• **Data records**

※

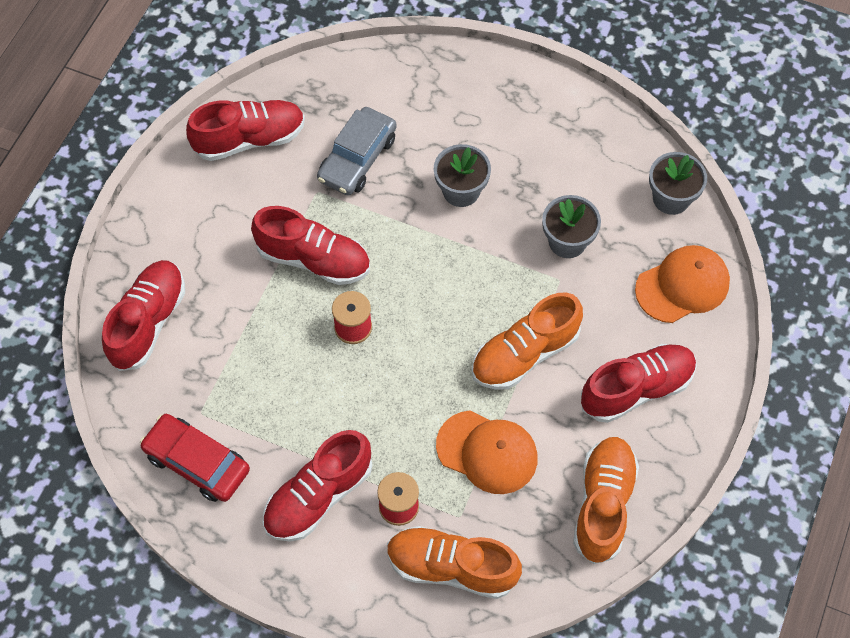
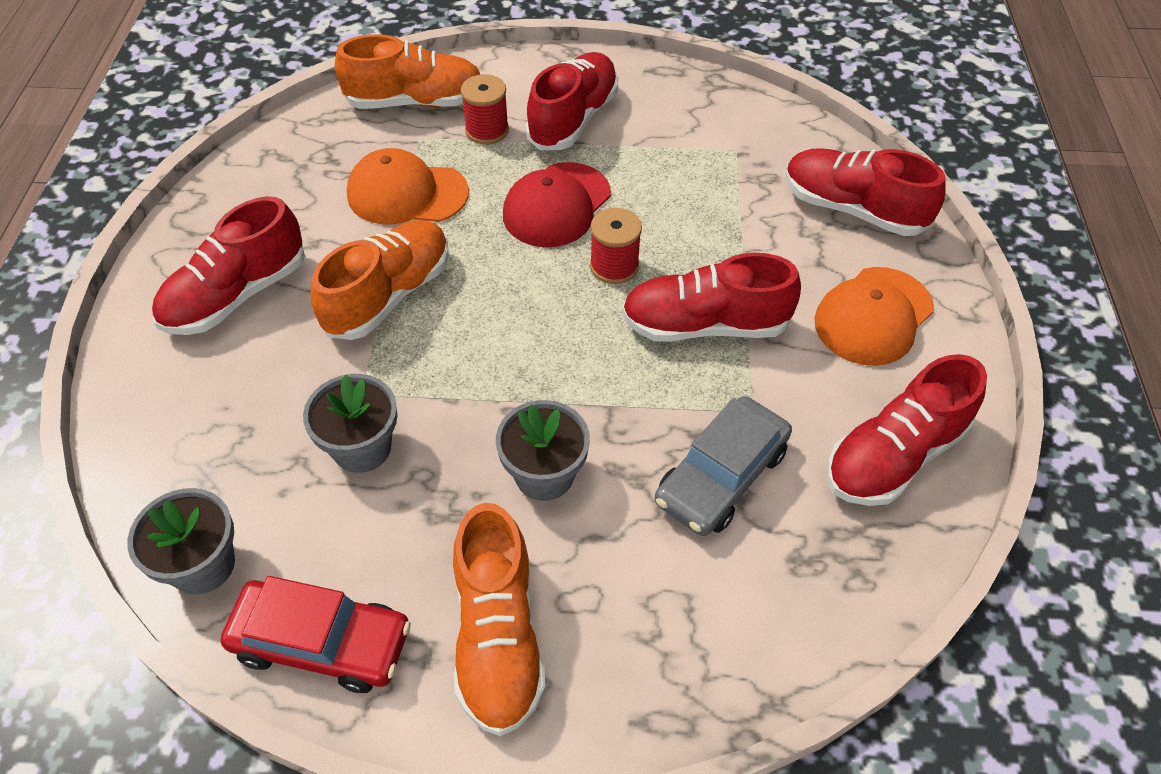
camera: 160 degrees right, 10 degrees down
red shoe [102,260,185,371] -> red shoe turned 120 degrees clockwise [785,149,946,236]
red car [140,414,250,502] -> red car moved to [221,576,411,693]
grey car [317,107,397,195] -> grey car turned 150 degrees counterclockwise [655,396,792,536]
orange shoe [573,437,639,564] -> orange shoe moved to [453,503,546,736]
orange cap [635,245,730,323] -> orange cap moved to [814,267,934,366]
none -> red cap [503,162,611,247]

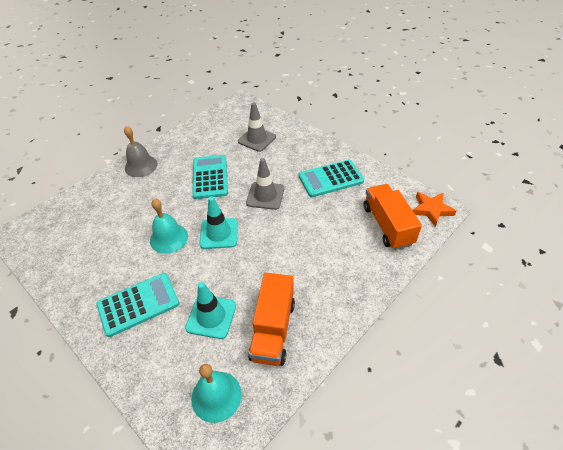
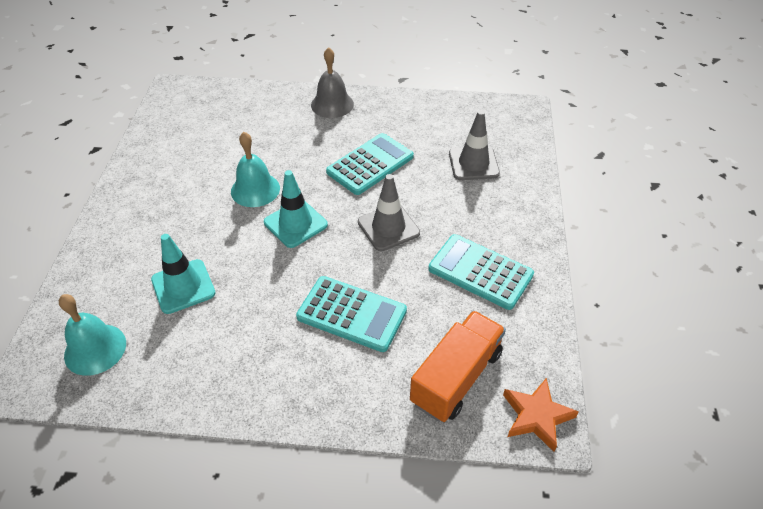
camera: 50 degrees right, 0 degrees up
turquoise calculator [96,273,180,337] -> turquoise calculator moved to [296,276,407,352]
orange truck [248,273,295,366] -> none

※

• **Prompt**
Please transcribe every entry exactly as written, leaving the pictures out.

• **Solution to this problem**
camera: 160 degrees right, 10 degrees down
red shoe [102,260,185,371] -> red shoe turned 120 degrees clockwise [785,149,946,236]
red car [140,414,250,502] -> red car moved to [221,576,411,693]
grey car [317,107,397,195] -> grey car turned 150 degrees counterclockwise [655,396,792,536]
orange shoe [573,437,639,564] -> orange shoe moved to [453,503,546,736]
orange cap [635,245,730,323] -> orange cap moved to [814,267,934,366]
none -> red cap [503,162,611,247]

camera: 50 degrees right, 0 degrees up
turquoise calculator [96,273,180,337] -> turquoise calculator moved to [296,276,407,352]
orange truck [248,273,295,366] -> none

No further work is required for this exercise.